- [Task statement]: Wherever a line in the data below holds "ellipse", copy that line.

- [Data provided]:
::::
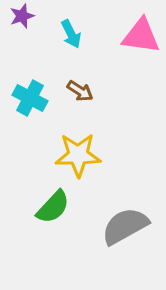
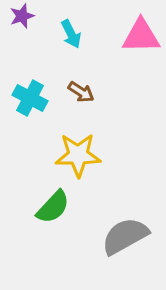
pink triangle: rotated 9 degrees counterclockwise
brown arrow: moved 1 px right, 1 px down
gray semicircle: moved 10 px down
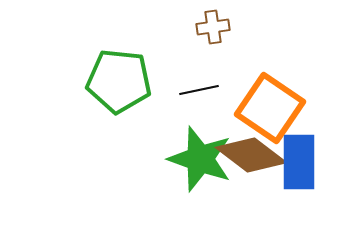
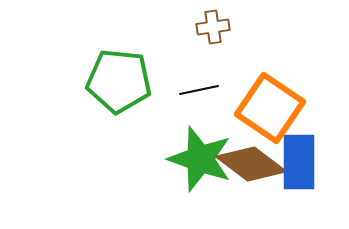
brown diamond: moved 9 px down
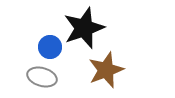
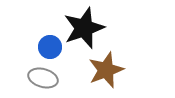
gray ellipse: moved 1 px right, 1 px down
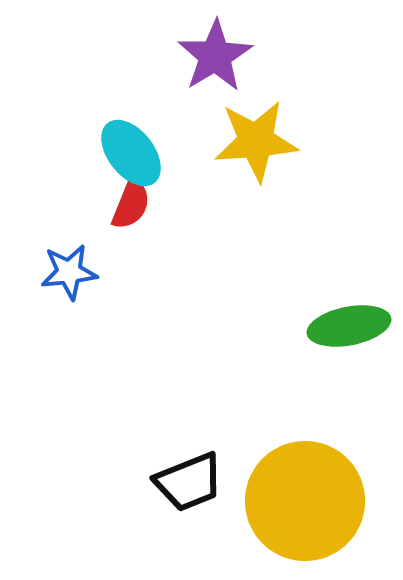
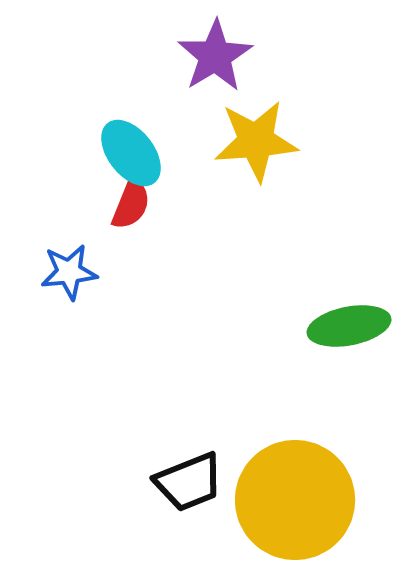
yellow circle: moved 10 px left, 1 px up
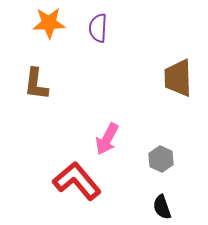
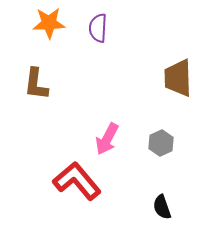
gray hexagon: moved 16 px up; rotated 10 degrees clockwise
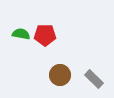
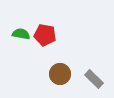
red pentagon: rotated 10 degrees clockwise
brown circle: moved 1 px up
::::
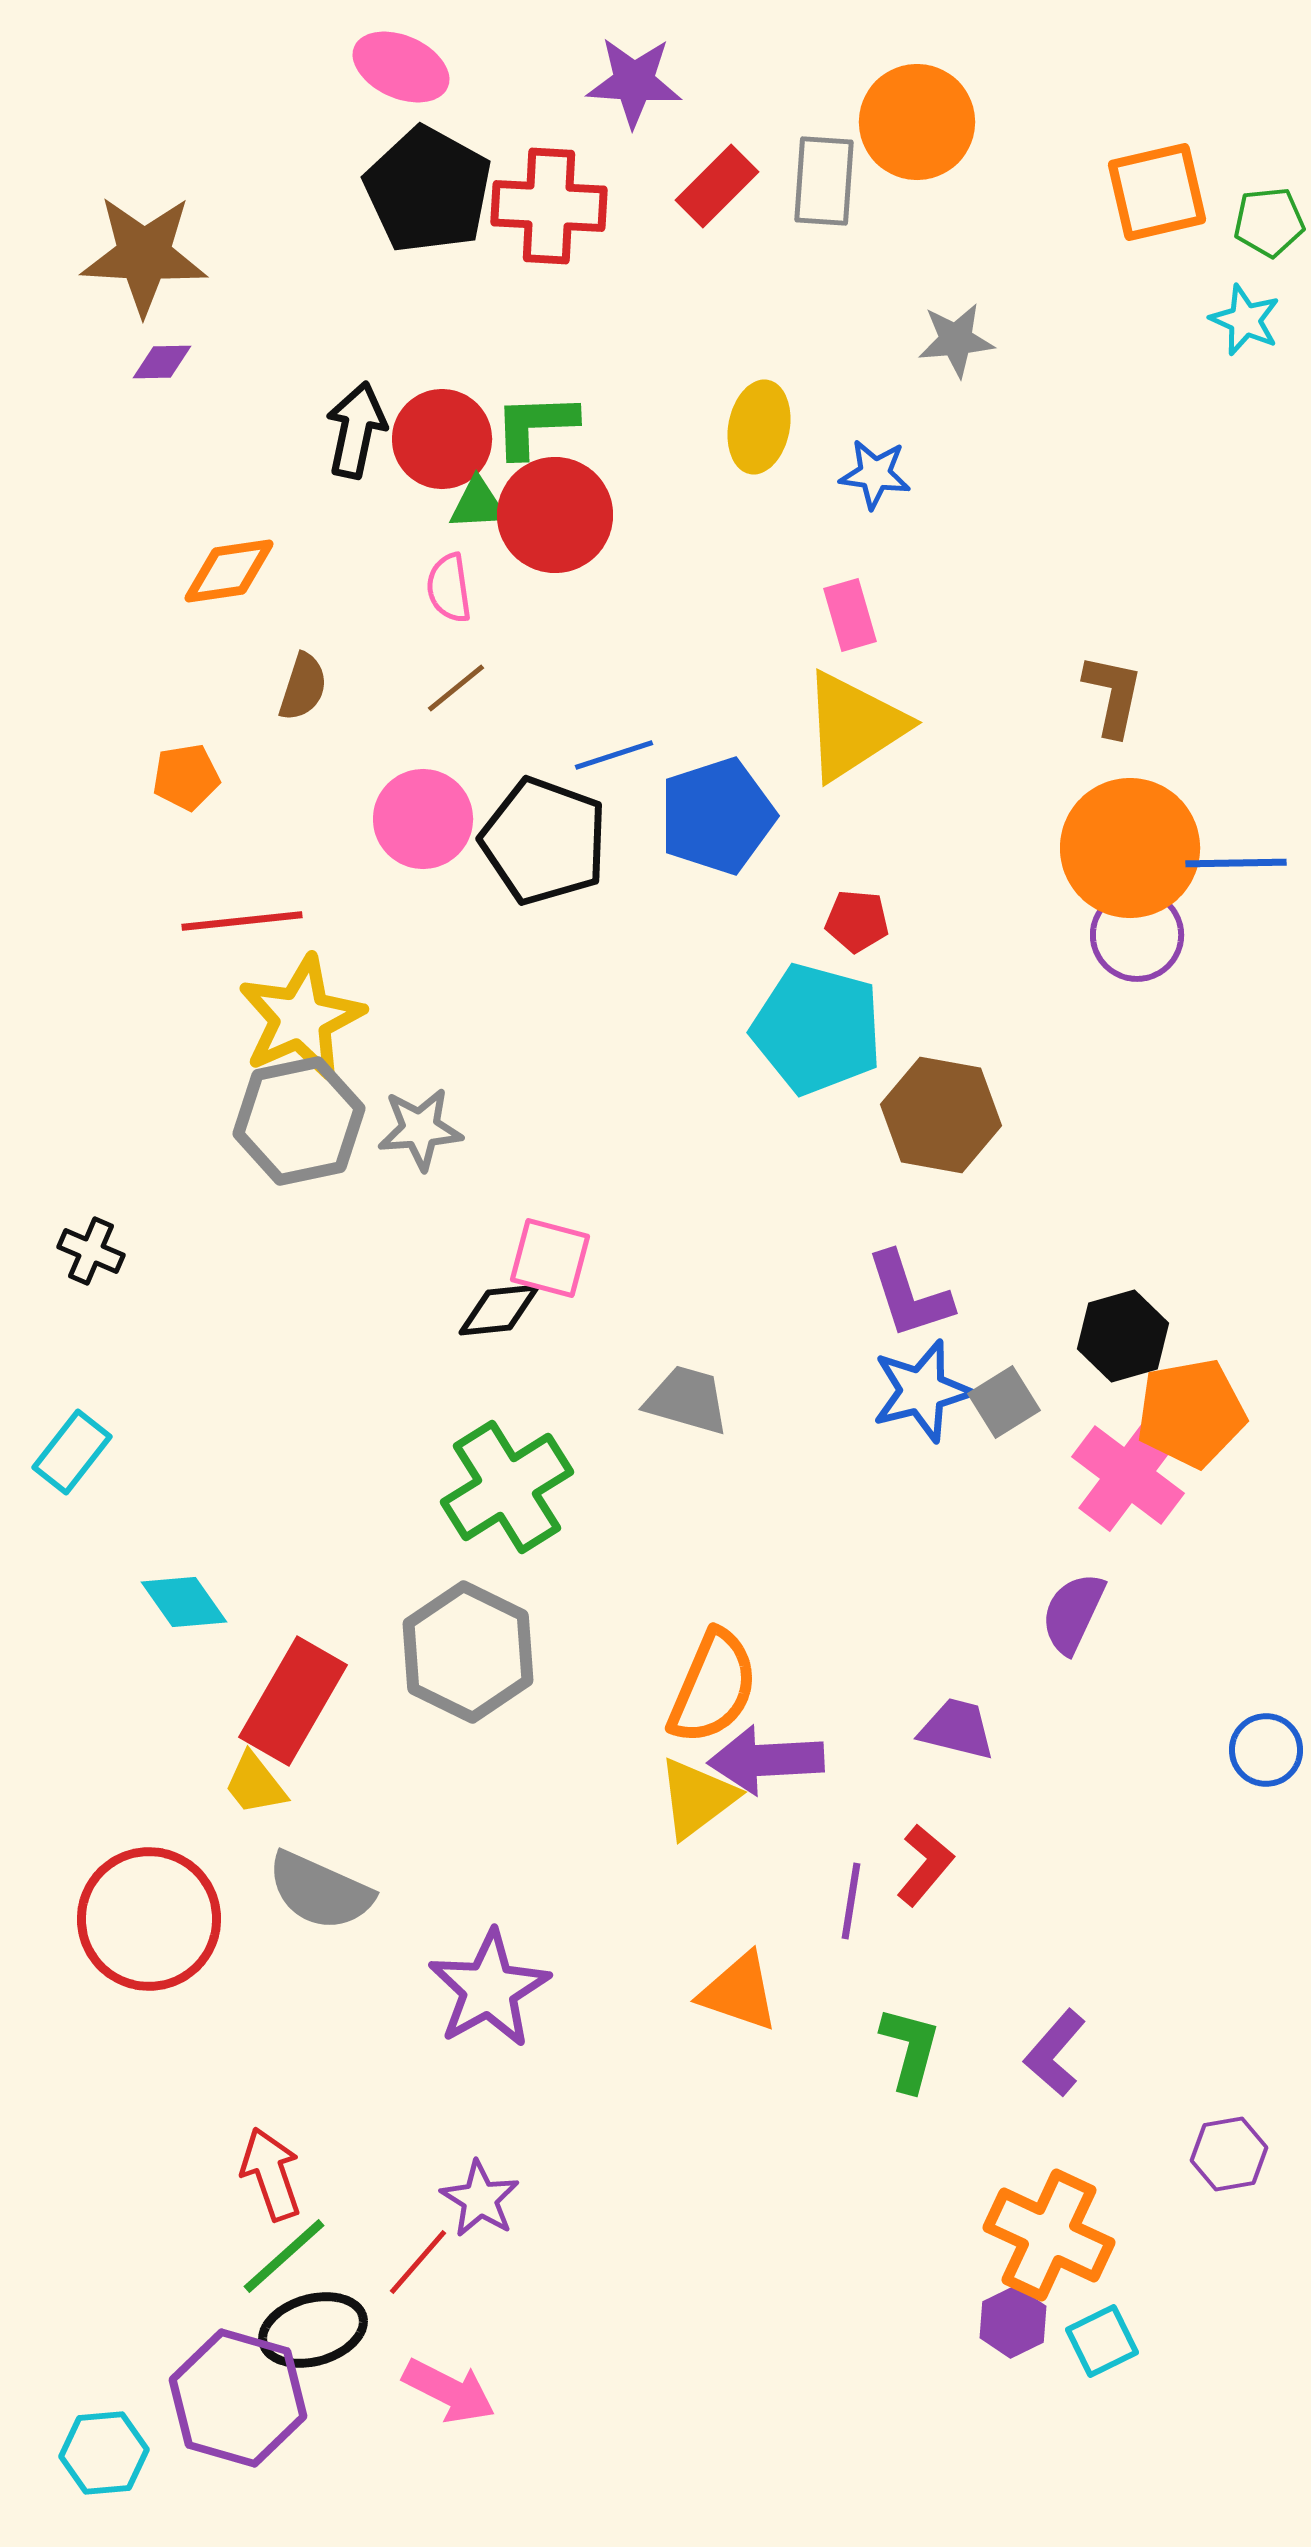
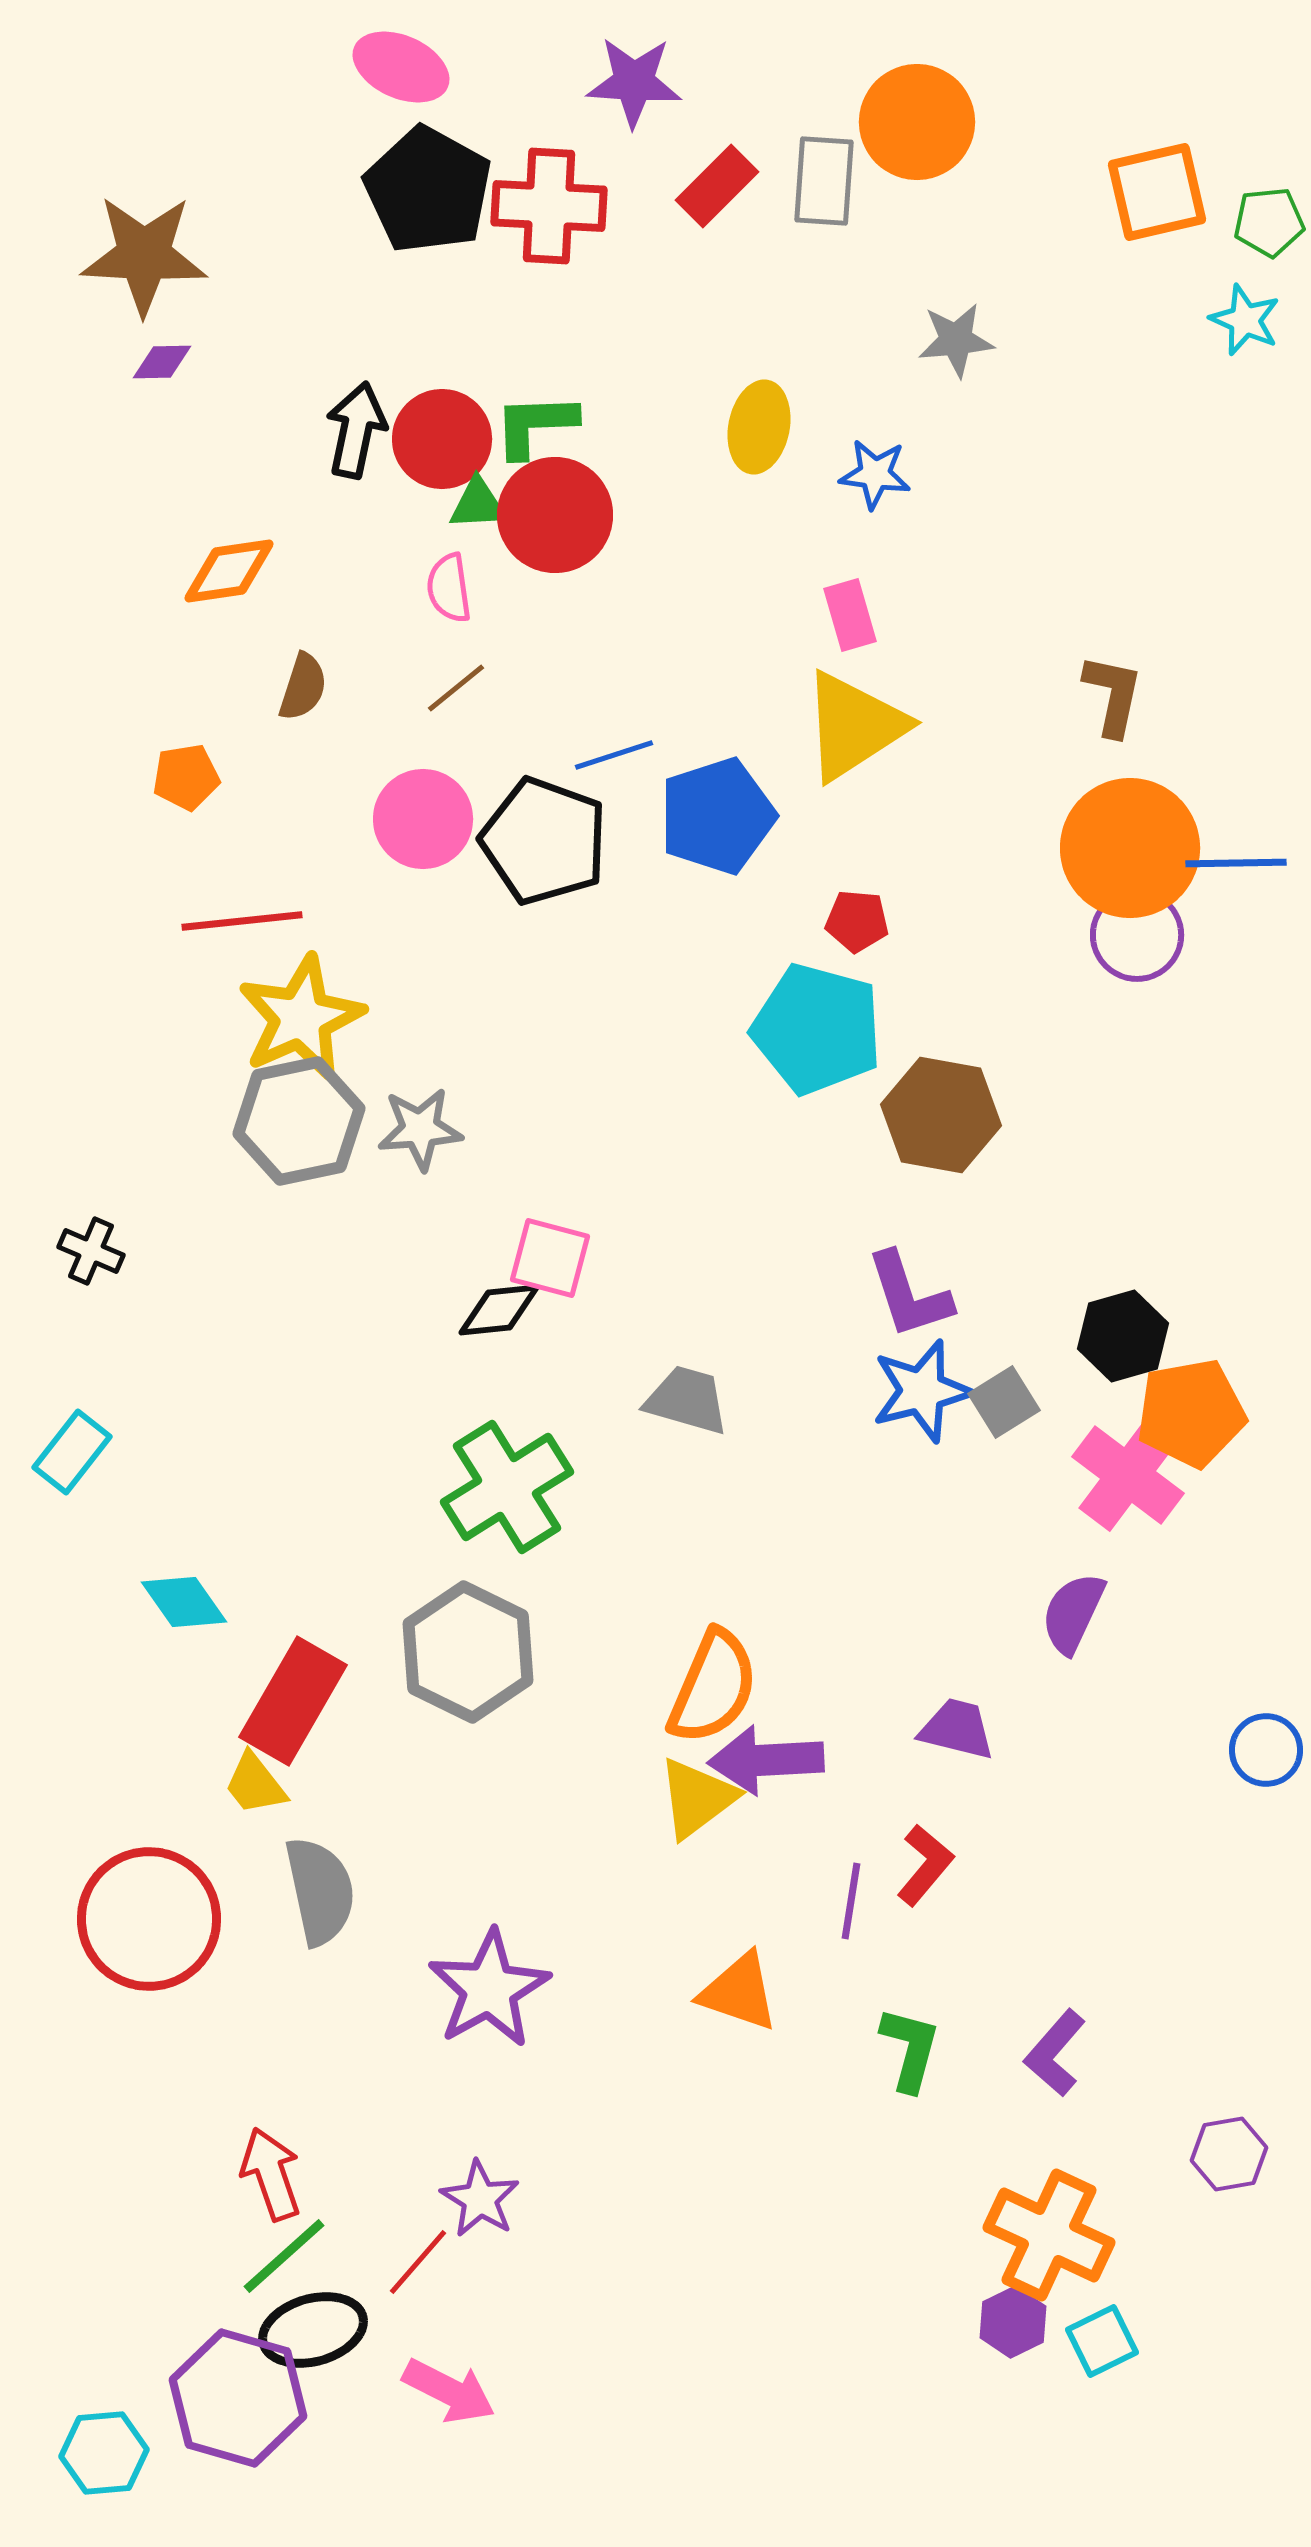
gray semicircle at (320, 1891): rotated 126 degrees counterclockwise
::::
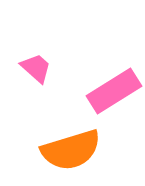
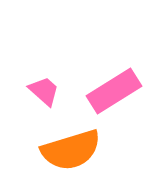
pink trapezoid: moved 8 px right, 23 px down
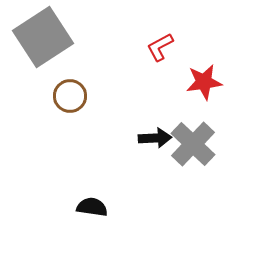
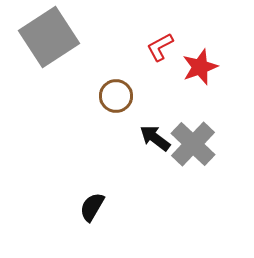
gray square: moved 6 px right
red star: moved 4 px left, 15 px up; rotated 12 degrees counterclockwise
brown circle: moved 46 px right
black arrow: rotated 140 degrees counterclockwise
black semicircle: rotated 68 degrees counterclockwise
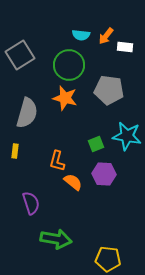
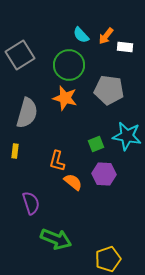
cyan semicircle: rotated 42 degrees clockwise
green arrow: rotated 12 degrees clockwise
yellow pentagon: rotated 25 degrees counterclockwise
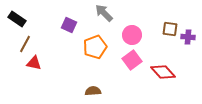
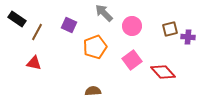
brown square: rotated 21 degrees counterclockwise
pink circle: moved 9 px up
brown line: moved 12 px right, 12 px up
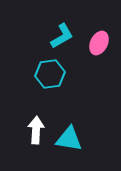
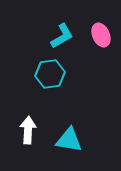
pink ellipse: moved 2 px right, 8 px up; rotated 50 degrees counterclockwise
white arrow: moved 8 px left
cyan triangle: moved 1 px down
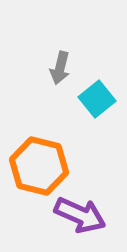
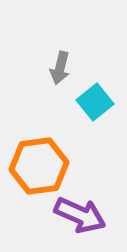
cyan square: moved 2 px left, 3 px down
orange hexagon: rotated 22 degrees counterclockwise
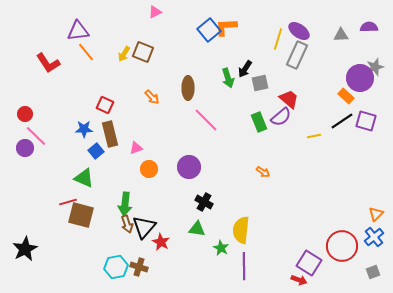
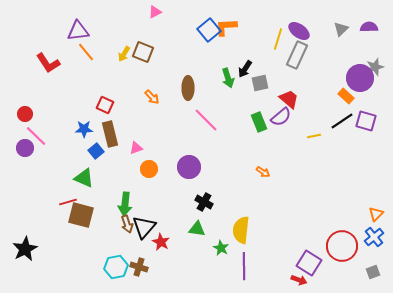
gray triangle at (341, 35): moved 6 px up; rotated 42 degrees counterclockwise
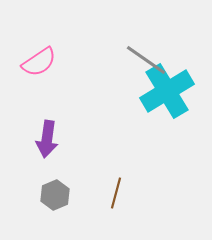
::::
- [Answer section]:
gray ellipse: moved 1 px right, 1 px down
pink ellipse: moved 2 px right, 8 px up; rotated 50 degrees counterclockwise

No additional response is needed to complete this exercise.